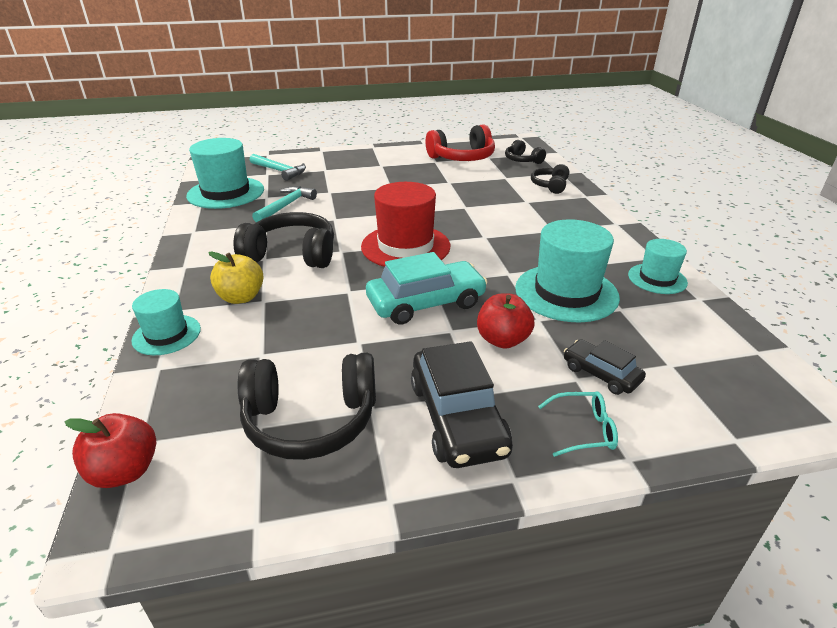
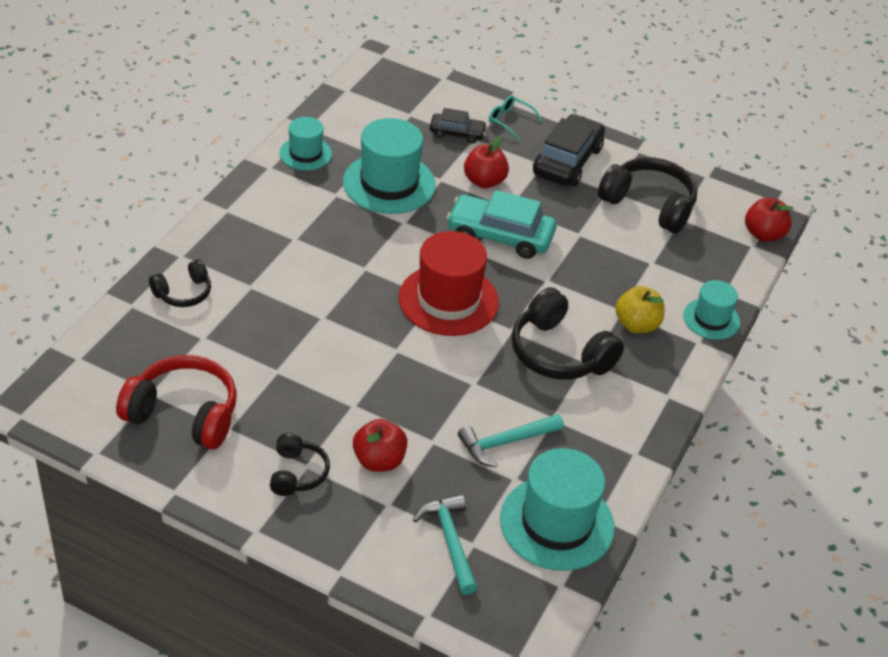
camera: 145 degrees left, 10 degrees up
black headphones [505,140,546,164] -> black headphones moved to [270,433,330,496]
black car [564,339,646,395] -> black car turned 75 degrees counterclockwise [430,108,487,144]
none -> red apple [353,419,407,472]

• [Exercise brief]: Excluding the images, copy all of the material above verbatim.

• [Output]:
camera: 145 degrees left, 10 degrees up
black headphones [505,140,546,164] -> black headphones moved to [270,433,330,496]
black car [564,339,646,395] -> black car turned 75 degrees counterclockwise [430,108,487,144]
none -> red apple [353,419,407,472]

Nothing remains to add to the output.